# TASK OBJECTIVE:
In the data that follows, count every line holding the string "heart" and give the count alone.

# EXERCISE MATERIALS:
== Segment start ==
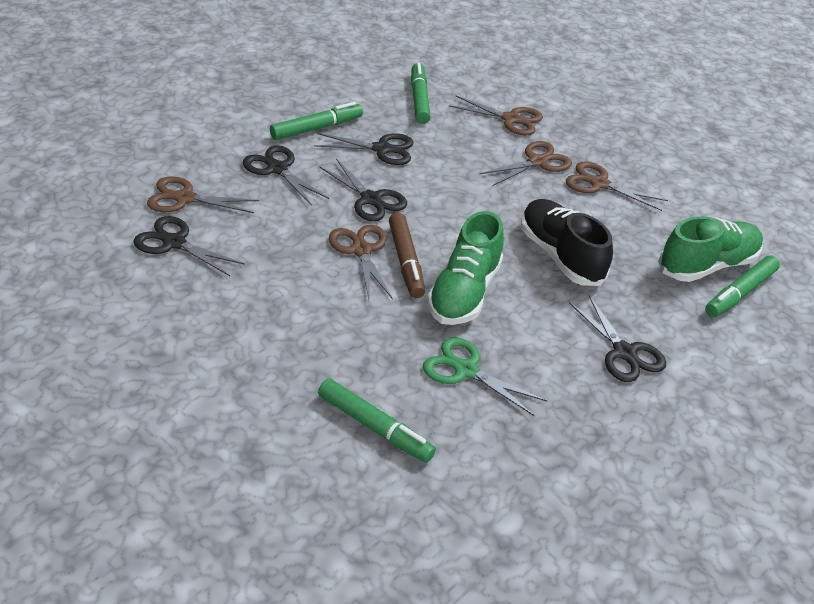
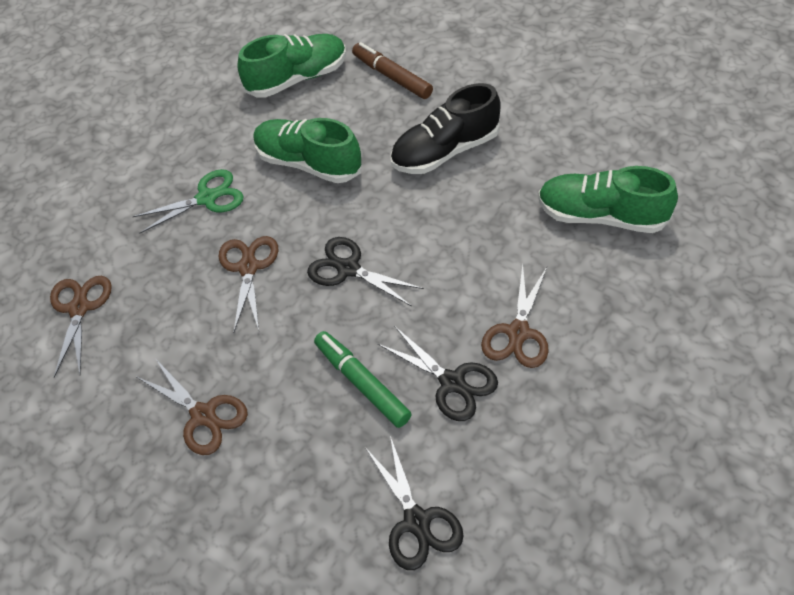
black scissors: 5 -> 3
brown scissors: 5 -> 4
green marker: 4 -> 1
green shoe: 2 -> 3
== Segment end ==
== Segment start ==
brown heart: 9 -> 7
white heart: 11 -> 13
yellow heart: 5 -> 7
== Segment end ==
== Segment start ==
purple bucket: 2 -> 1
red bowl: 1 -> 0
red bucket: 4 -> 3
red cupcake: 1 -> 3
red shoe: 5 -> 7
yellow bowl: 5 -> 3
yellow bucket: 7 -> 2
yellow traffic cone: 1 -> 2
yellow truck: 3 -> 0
== Segment end ==
# OUTPUT OF THE EXERCISE:
3